__Your objective__.
Quote, without any change, the line that contains "DRIVER: L298N -> DRV8833" and all lines that follow it to the end of the data below.

[Change detection data]

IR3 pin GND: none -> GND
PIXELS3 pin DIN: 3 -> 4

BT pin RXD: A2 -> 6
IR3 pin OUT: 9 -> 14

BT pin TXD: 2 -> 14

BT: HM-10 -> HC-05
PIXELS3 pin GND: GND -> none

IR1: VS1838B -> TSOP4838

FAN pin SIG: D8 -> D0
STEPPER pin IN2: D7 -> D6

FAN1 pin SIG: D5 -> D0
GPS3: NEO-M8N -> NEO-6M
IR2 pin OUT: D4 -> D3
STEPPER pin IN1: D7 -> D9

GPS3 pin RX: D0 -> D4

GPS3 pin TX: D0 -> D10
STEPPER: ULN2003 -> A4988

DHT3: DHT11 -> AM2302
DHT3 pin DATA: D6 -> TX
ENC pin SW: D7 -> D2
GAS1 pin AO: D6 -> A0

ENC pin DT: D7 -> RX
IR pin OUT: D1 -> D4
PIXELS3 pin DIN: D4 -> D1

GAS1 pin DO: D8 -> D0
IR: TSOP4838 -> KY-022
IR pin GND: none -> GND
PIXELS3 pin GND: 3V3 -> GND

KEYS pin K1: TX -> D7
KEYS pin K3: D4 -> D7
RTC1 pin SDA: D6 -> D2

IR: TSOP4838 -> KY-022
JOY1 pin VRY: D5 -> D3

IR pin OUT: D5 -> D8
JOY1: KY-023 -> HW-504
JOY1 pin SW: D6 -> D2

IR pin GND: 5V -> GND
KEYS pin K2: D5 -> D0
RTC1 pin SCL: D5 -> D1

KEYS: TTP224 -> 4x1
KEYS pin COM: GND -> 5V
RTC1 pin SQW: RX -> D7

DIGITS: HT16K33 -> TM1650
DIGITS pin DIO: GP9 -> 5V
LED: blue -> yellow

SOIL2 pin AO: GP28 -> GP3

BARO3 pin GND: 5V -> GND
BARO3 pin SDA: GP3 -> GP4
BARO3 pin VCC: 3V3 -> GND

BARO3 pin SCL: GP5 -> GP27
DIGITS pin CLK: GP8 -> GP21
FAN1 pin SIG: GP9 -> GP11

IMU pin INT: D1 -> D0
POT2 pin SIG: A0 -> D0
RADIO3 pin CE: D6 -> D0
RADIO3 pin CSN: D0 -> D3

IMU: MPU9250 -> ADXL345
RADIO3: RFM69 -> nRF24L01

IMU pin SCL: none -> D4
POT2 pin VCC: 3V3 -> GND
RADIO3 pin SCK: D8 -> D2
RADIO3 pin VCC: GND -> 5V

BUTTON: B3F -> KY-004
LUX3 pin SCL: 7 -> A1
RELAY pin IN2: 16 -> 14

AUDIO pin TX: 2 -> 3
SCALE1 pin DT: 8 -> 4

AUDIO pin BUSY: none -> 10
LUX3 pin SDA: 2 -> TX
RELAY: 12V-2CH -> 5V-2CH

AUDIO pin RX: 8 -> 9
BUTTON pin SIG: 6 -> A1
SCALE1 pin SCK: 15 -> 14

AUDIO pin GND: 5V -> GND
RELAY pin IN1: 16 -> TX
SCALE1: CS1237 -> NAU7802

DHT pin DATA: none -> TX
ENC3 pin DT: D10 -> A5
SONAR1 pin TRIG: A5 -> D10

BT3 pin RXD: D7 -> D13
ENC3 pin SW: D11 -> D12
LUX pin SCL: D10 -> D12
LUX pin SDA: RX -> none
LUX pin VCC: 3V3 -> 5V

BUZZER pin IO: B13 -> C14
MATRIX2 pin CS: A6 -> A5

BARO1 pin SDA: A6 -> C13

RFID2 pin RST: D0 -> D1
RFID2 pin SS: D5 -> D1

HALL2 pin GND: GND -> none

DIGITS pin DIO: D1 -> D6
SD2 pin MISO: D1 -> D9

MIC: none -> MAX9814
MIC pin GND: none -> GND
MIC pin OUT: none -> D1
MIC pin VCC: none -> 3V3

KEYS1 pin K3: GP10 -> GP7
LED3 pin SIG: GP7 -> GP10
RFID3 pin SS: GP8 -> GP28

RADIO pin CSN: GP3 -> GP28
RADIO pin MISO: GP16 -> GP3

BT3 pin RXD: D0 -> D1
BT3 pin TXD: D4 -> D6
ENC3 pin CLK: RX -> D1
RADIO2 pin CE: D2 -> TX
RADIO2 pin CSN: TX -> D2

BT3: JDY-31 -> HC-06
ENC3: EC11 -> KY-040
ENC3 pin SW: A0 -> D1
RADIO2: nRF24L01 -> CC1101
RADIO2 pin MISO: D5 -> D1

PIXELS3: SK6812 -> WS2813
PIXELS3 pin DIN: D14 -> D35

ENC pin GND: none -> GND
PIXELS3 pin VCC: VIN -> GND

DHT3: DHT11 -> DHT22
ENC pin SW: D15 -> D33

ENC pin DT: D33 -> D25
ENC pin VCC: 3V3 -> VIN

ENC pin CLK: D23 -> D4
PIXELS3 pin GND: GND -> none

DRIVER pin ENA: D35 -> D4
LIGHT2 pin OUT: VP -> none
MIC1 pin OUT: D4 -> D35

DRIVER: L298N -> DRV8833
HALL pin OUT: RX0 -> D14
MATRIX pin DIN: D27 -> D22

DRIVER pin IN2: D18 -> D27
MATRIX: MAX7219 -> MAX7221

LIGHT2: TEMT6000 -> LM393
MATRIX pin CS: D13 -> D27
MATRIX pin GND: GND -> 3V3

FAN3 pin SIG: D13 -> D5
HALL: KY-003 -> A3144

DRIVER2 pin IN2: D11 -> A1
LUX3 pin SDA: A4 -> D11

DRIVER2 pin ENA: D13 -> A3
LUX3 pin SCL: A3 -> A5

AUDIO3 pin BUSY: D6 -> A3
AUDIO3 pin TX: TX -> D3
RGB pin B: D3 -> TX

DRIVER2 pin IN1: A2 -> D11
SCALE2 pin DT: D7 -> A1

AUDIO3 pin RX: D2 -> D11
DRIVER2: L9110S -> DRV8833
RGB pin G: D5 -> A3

__Problem solution__.
DRIVER: L298N -> DRV8833
HALL pin OUT: RX0 -> D14
MATRIX pin DIN: D27 -> D22

DRIVER pin IN2: D18 -> D27
MATRIX: MAX7219 -> MAX7221

LIGHT2: TEMT6000 -> LM393
MATRIX pin CS: D13 -> D27
MATRIX pin GND: GND -> 3V3

FAN3 pin SIG: D13 -> D5
HALL: KY-003 -> A3144

DRIVER2 pin IN2: D11 -> A1
LUX3 pin SDA: A4 -> D11

DRIVER2 pin ENA: D13 -> A3
LUX3 pin SCL: A3 -> A5

AUDIO3 pin BUSY: D6 -> A3
AUDIO3 pin TX: TX -> D3
RGB pin B: D3 -> TX

DRIVER2 pin IN1: A2 -> D11
SCALE2 pin DT: D7 -> A1

AUDIO3 pin RX: D2 -> D11
DRIVER2: L9110S -> DRV8833
RGB pin G: D5 -> A3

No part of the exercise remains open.